Records shown =
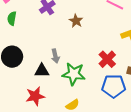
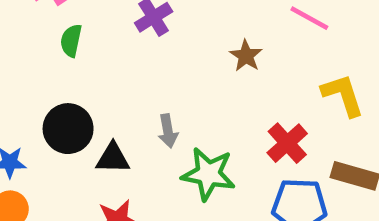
brown star: (76, 21) -> (246, 56), moved
black triangle: (42, 71) -> (113, 158), moved

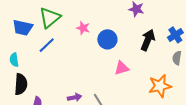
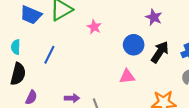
blue circle: (107, 39) -> (134, 45), moved
blue line: (47, 45) -> (49, 55), moved, turned -30

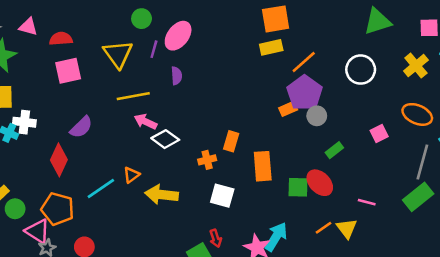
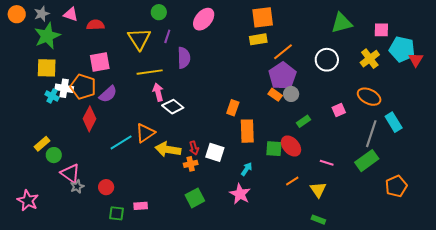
pink ellipse: (178, 36) -> (204, 19), moved
pink square: (68, 71) -> (100, 62), moved
purple semicircle: (177, 76) -> (184, 58), size x1.5
orange rectangle: (288, 109) -> (275, 95), moved, turned 56
pink arrow: (146, 122) -> (158, 92), turned 48
orange rectangle: (231, 141) -> (233, 108), moved
orange cross: (207, 160) -> (191, 164), moved
orange triangle: (131, 175) -> (145, 133), size x1.5
orange pentagon: (58, 209) -> (83, 87), moved
yellow triangle: (347, 228) -> (318, 190), moved
cyan arrow: (276, 237) -> (247, 169), moved, size x0.6
red arrow: (216, 238) -> (194, 148), moved

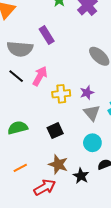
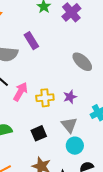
pink arrow: (40, 76) -> (20, 92), moved
gray triangle: (92, 113) -> (69, 125), moved

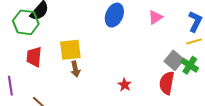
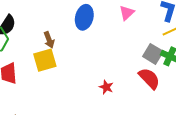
brown arrow: (75, 69) -> (49, 40), moved
red semicircle: (167, 83) -> (149, 78), turned 135

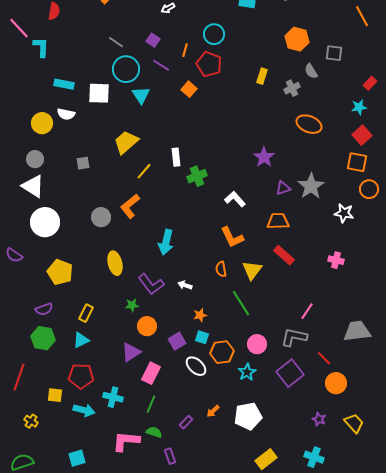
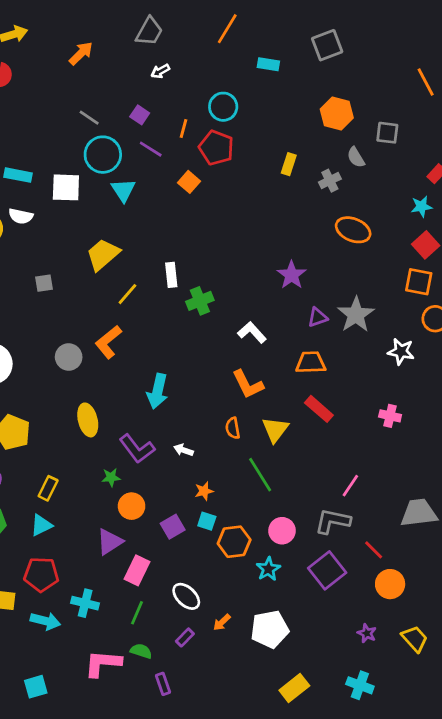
white ellipse: (196, 366) -> (186, 596), moved

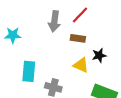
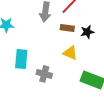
black star: (99, 55) -> (87, 32), moved

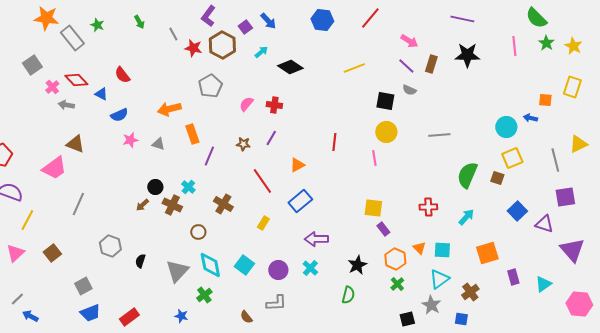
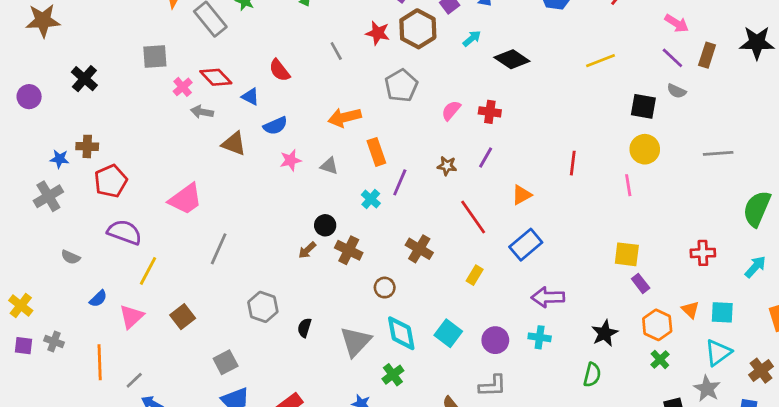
gray line: (173, 34) -> (336, 51), moved
gray square: (32, 65) -> (155, 56), turned 30
brown triangle: (75, 144) -> (234, 144), moved
cyan cross: (188, 187) -> (371, 199), moved
cyan cross: (310, 268) -> (540, 337), turned -35

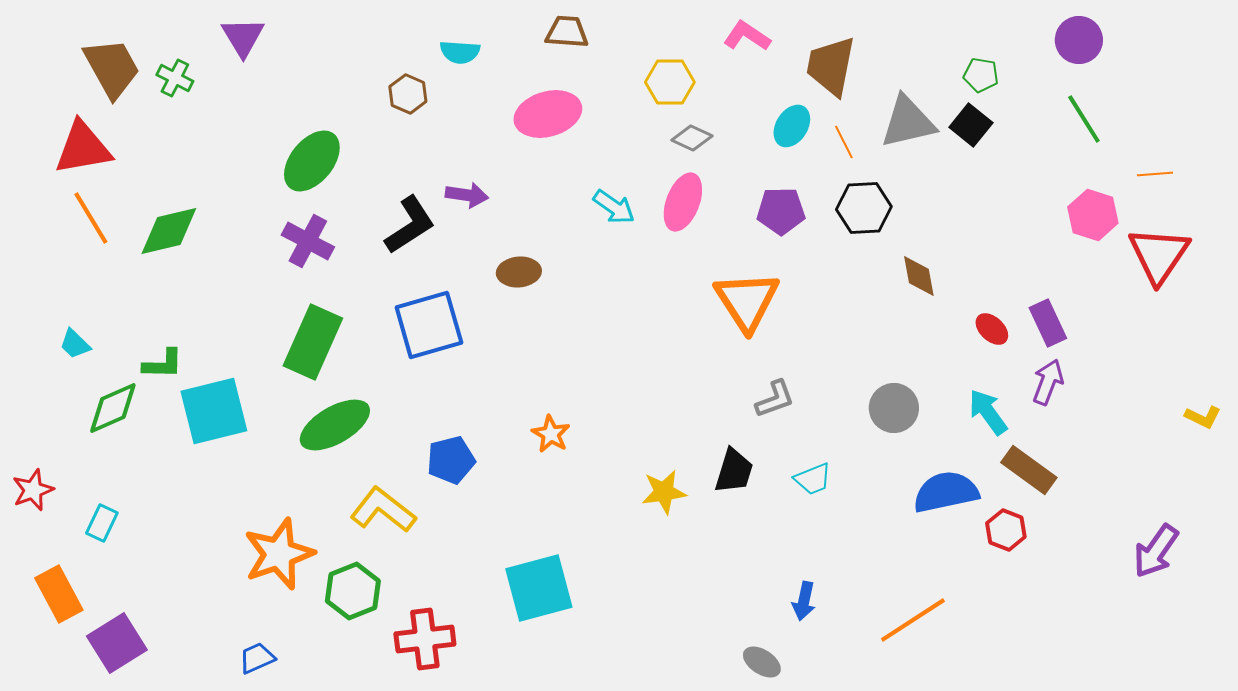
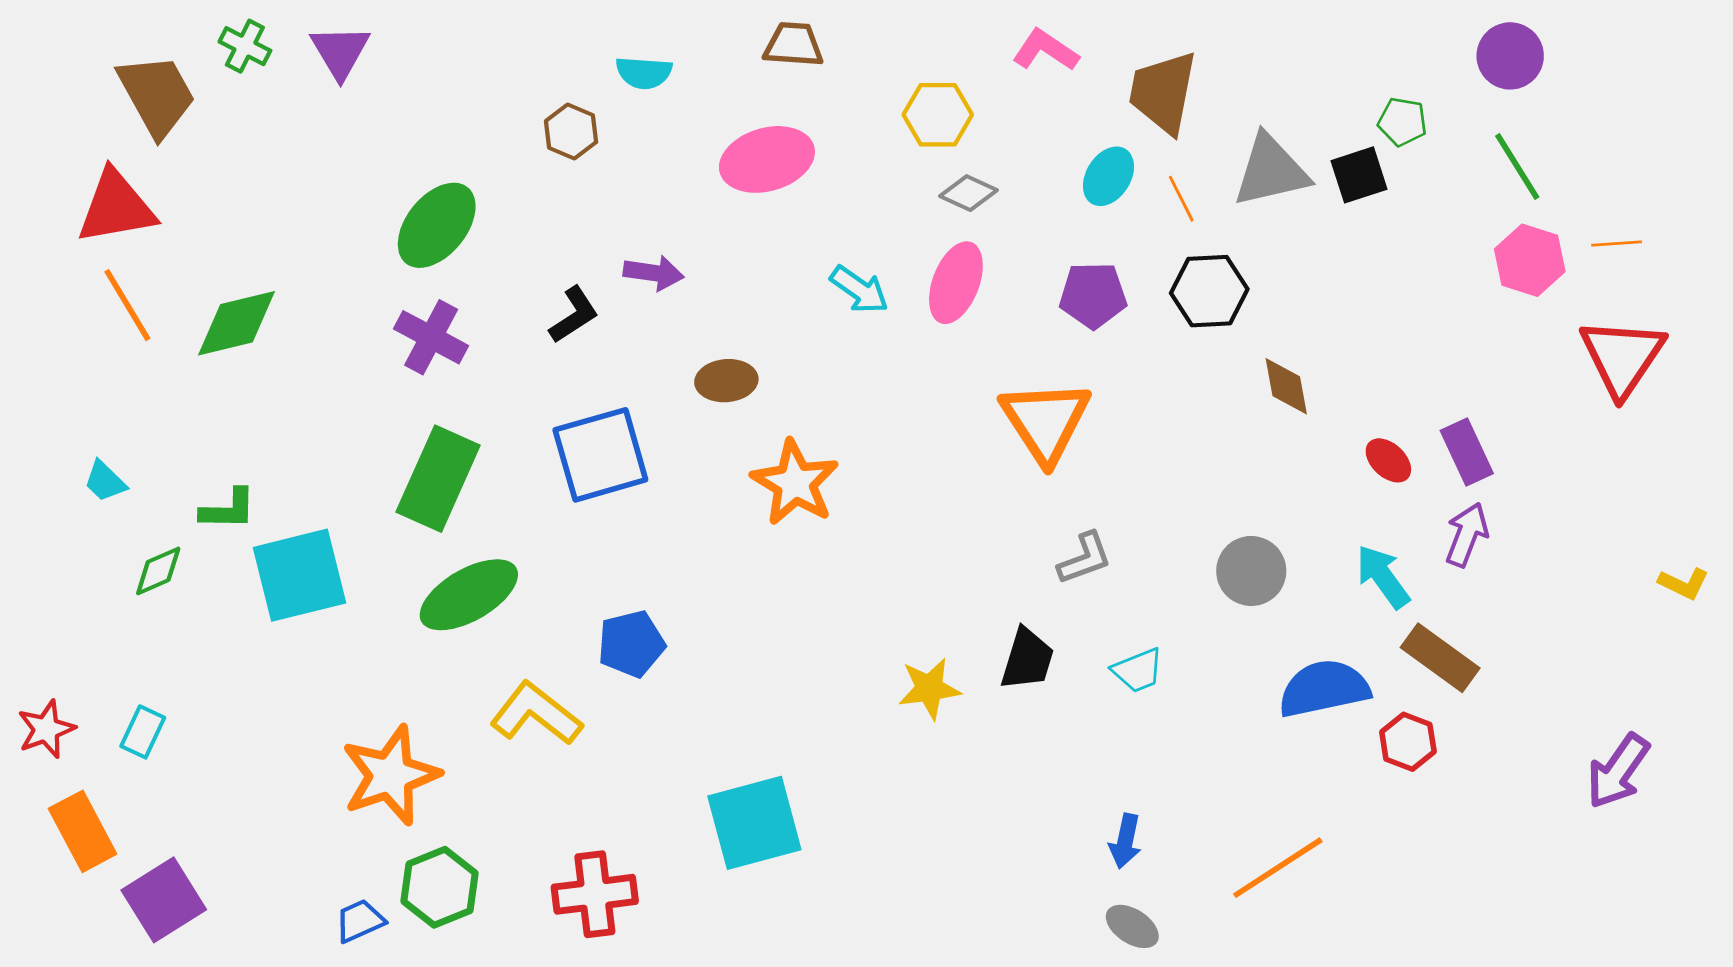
green pentagon: (981, 75) -> (1402, 122), moved
green cross: (175, 78) -> (245, 46), moved
black square: (971, 125) -> (1359, 175), turned 33
pink hexagon: (1093, 215) -> (1530, 260), moved
black L-shape: (410, 225) -> (574, 315), size x0.7
green diamond: (113, 408) -> (158, 571), size x0.7
orange star: (551, 434) -> (795, 483), moved, size x1.6
red star: (33, 490) -> (46, 729), moved
green hexagon: (353, 591) -> (439, 887), moved
gray ellipse: (762, 662) -> (1132, 926), moved

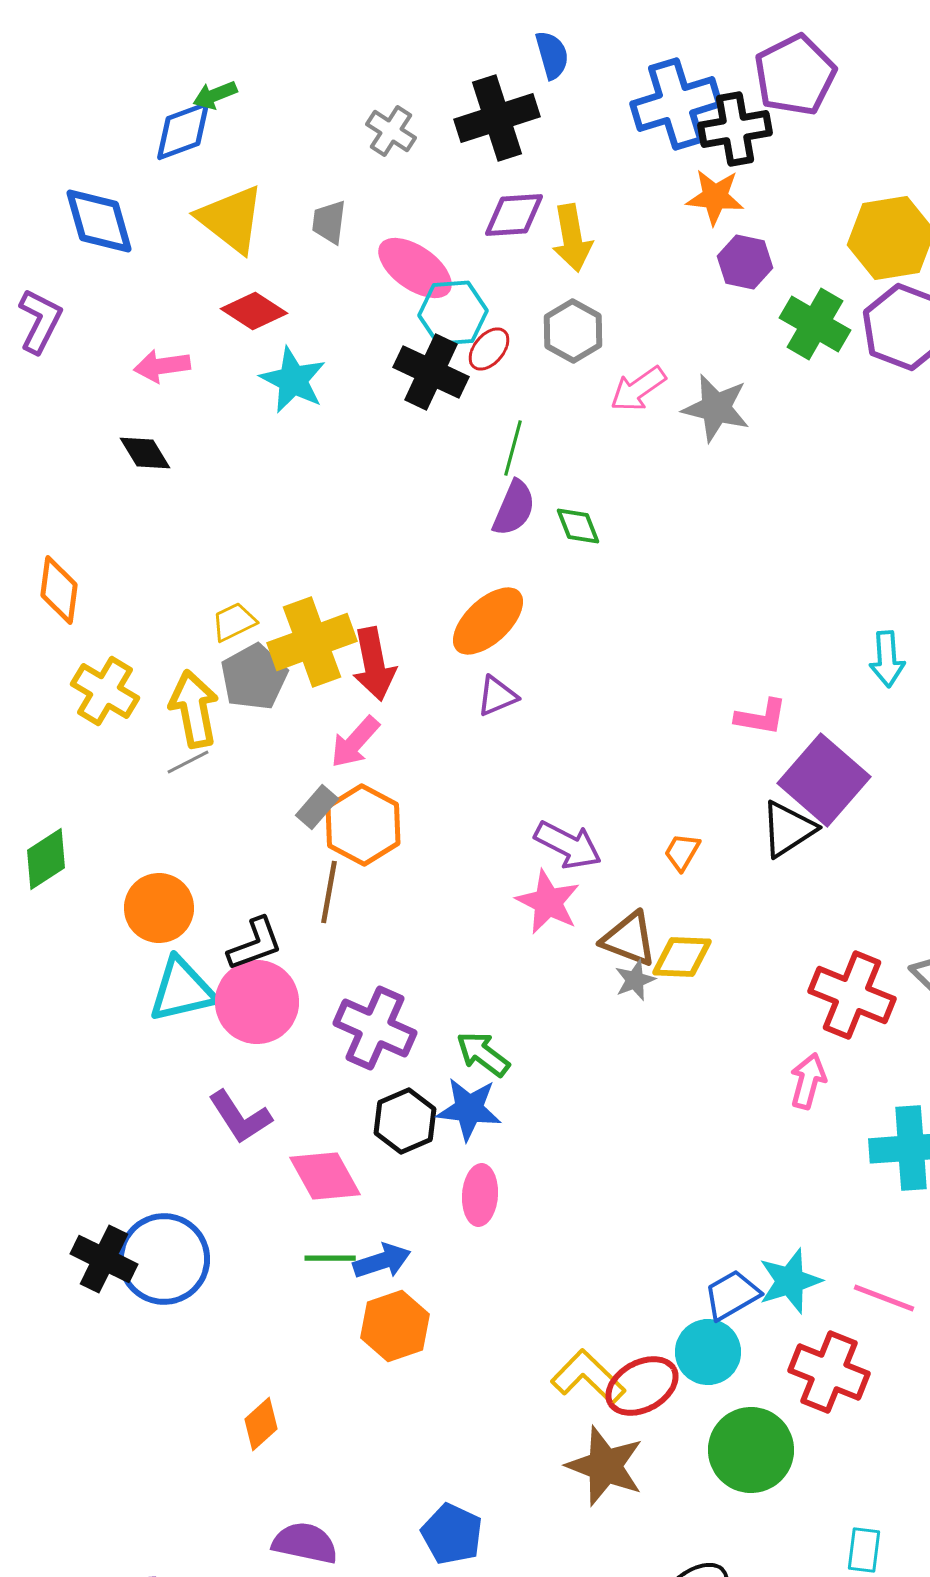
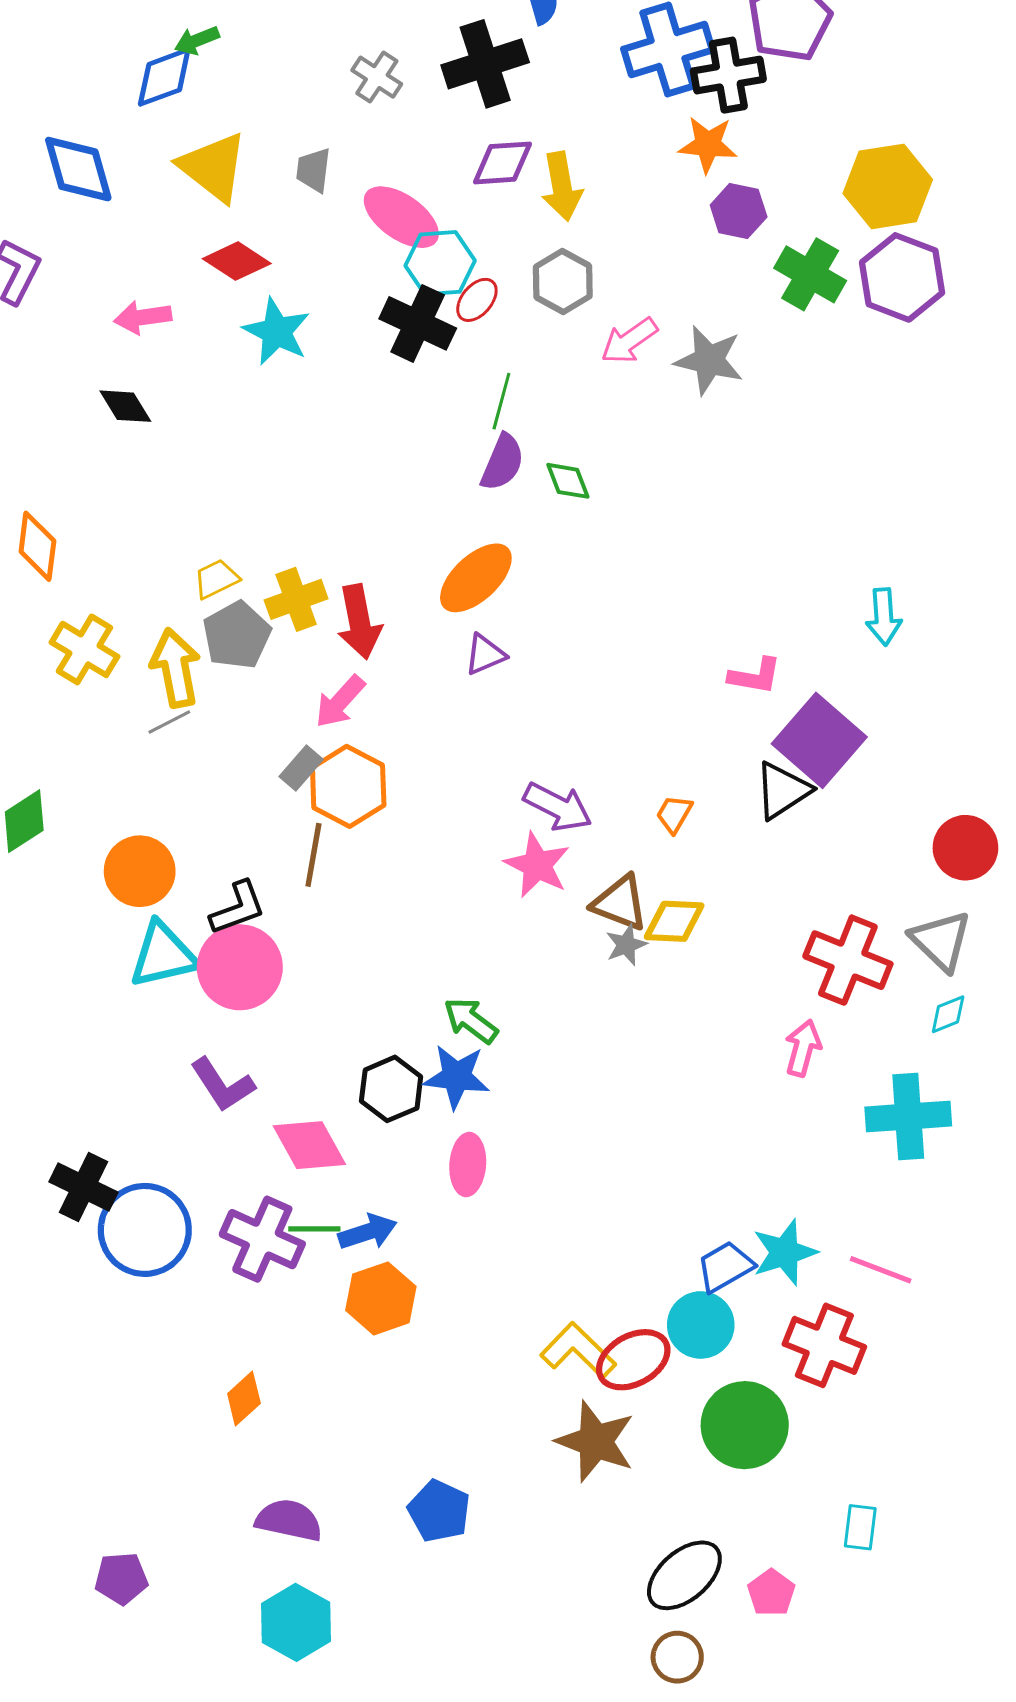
yellow cross: (312, 642) -> (296, 599), size x0.7
purple cross: (375, 1028) -> (262, 1239), moved
black cross: (104, 1259) -> (83, 1187), moved

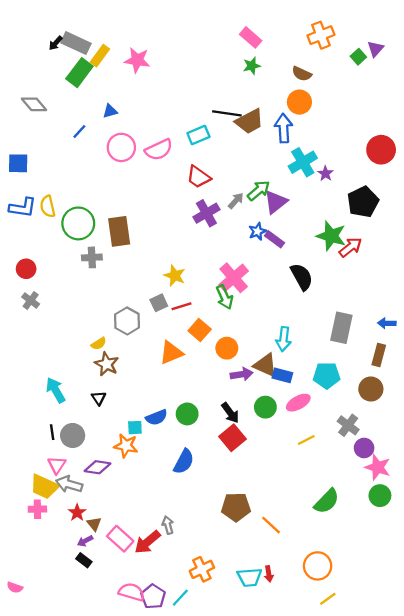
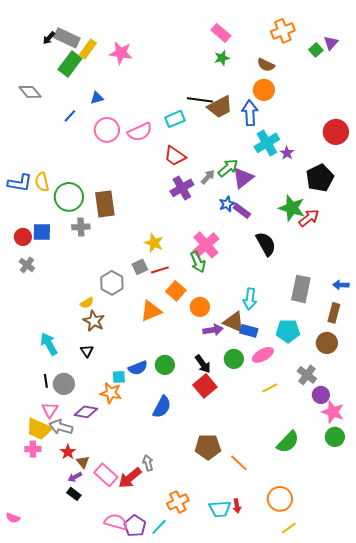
blue square: (18, 163) -> (42, 232), moved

Task prompt = Restate each line of the records exactly; pictures do not belong in the copy.

Answer area =
brown star: (76, 21) -> (246, 56), moved
black triangle: (42, 71) -> (113, 158), moved

blue circle: (107, 39) -> (134, 45), moved
blue line: (47, 45) -> (49, 55), moved, turned -30

pink ellipse: (178, 36) -> (204, 19), moved
pink square: (68, 71) -> (100, 62), moved
purple semicircle: (177, 76) -> (184, 58), size x1.5
orange rectangle: (288, 109) -> (275, 95), moved, turned 56
pink arrow: (146, 122) -> (158, 92), turned 48
orange rectangle: (231, 141) -> (233, 108), moved
orange cross: (207, 160) -> (191, 164), moved
orange triangle: (131, 175) -> (145, 133), size x1.5
orange pentagon: (58, 209) -> (83, 87), moved
yellow triangle: (347, 228) -> (318, 190), moved
cyan arrow: (276, 237) -> (247, 169), moved, size x0.6
red arrow: (216, 238) -> (194, 148), moved

pink arrow: (40, 76) -> (20, 92), moved
gray triangle: (92, 113) -> (69, 125), moved

brown arrow: (75, 69) -> (49, 40), moved
red semicircle: (167, 83) -> (149, 78), turned 135

white ellipse: (196, 366) -> (186, 596), moved

black star: (99, 55) -> (87, 32), moved

gray line: (173, 34) -> (336, 51), moved
gray square: (32, 65) -> (155, 56), turned 30
brown triangle: (75, 144) -> (234, 144), moved
cyan cross: (188, 187) -> (371, 199), moved
cyan cross: (310, 268) -> (540, 337), turned -35

green pentagon: (981, 75) -> (1402, 122), moved
green cross: (175, 78) -> (245, 46), moved
black square: (971, 125) -> (1359, 175), turned 33
pink hexagon: (1093, 215) -> (1530, 260), moved
black L-shape: (410, 225) -> (574, 315), size x0.7
green diamond: (113, 408) -> (158, 571), size x0.7
orange star: (551, 434) -> (795, 483), moved, size x1.6
red star: (33, 490) -> (46, 729), moved
green hexagon: (353, 591) -> (439, 887), moved
gray ellipse: (762, 662) -> (1132, 926), moved

yellow cross: (312, 642) -> (296, 599), size x0.7
purple cross: (375, 1028) -> (262, 1239), moved
black cross: (104, 1259) -> (83, 1187), moved

blue square: (18, 163) -> (42, 232), moved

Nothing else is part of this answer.